- Provided data
=== Section Start ===
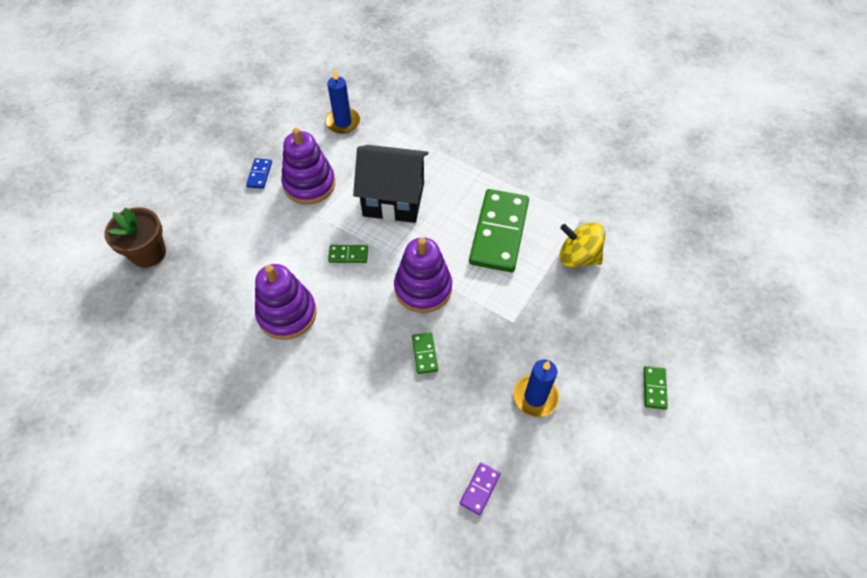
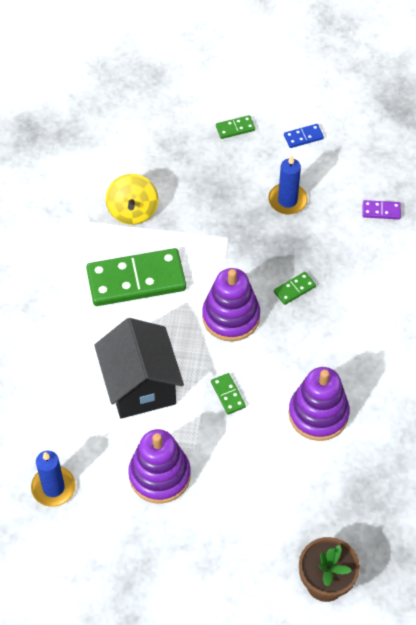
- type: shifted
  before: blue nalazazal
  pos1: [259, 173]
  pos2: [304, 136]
=== Section End ===
A word-for-word transcription of the listing is needed, minus its images.

- type: shifted
  before: blue nalazazal
  pos1: [259, 173]
  pos2: [304, 136]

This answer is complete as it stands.